Using the records below, repeat exactly the lines from the one holding "turquoise star [705,255,751,286] -> none" through the one holding "purple bell [496,258,533,309]", both ends included, and no others.

Before-and-after object listings
__________
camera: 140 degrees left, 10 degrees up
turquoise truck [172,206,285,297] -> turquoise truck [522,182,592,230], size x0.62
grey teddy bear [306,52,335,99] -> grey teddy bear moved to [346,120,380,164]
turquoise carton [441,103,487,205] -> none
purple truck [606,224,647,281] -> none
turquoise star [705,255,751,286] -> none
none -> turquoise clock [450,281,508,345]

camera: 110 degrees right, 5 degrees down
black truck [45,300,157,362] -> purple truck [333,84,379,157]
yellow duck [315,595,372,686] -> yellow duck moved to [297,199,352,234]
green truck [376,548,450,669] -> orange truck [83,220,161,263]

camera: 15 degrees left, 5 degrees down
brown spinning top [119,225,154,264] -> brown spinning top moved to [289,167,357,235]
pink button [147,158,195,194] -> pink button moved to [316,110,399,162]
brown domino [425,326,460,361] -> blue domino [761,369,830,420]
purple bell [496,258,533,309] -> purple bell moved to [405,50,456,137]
__________
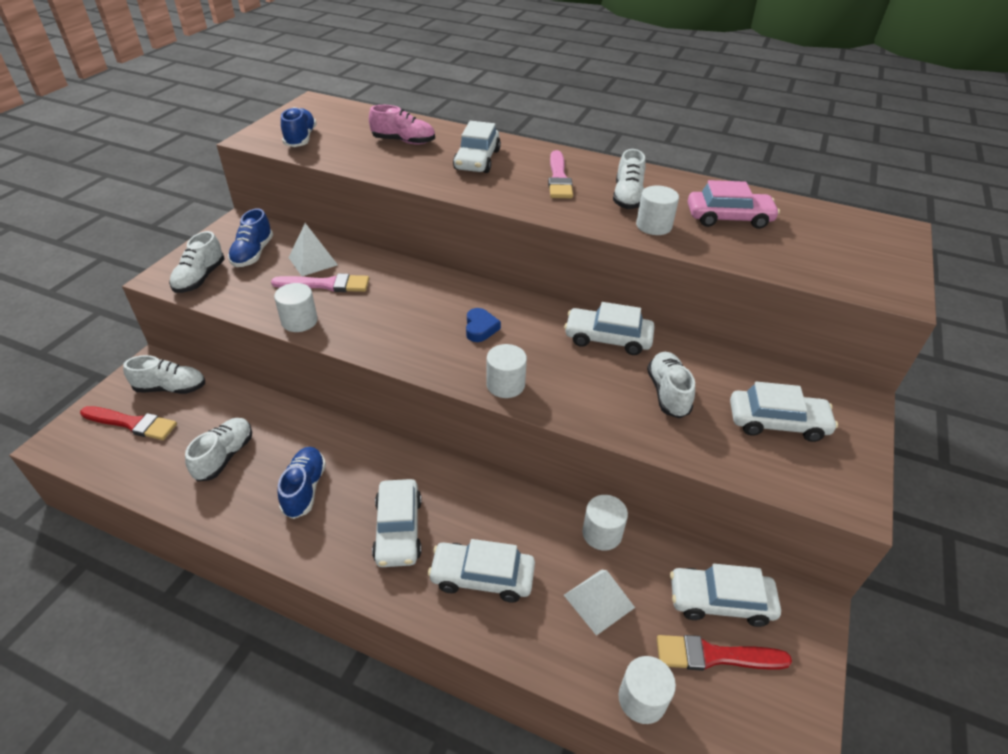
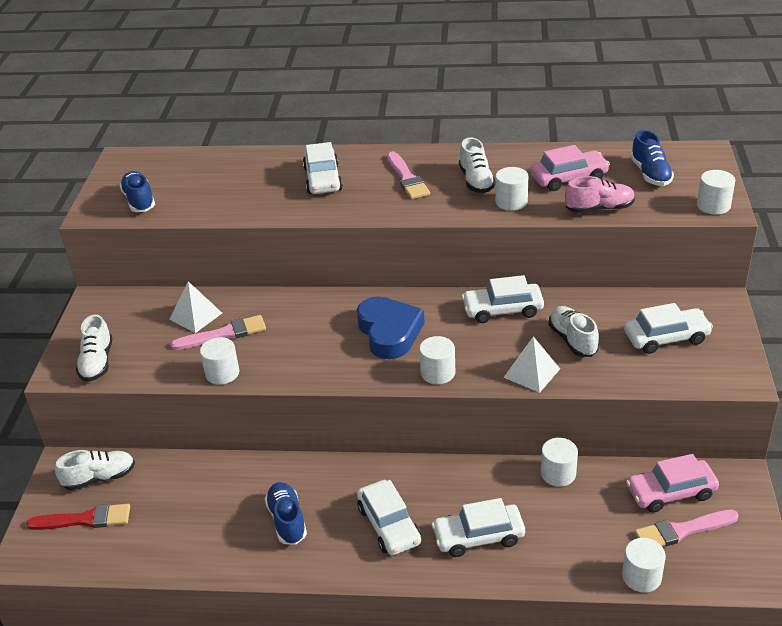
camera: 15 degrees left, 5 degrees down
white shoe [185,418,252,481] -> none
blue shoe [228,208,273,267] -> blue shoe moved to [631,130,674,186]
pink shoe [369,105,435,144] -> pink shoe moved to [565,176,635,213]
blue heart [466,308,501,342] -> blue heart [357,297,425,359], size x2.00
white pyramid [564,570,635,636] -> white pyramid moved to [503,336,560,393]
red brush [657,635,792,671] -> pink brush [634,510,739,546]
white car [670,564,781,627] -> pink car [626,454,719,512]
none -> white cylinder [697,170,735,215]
__________
* Written answer *
turquoise star [705,255,751,286] -> none
none -> turquoise clock [450,281,508,345]

camera: 110 degrees right, 5 degrees down
black truck [45,300,157,362] -> purple truck [333,84,379,157]
yellow duck [315,595,372,686] -> yellow duck moved to [297,199,352,234]
green truck [376,548,450,669] -> orange truck [83,220,161,263]

camera: 15 degrees left, 5 degrees down
brown spinning top [119,225,154,264] -> brown spinning top moved to [289,167,357,235]
pink button [147,158,195,194] -> pink button moved to [316,110,399,162]
brown domino [425,326,460,361] -> blue domino [761,369,830,420]
purple bell [496,258,533,309] -> purple bell moved to [405,50,456,137]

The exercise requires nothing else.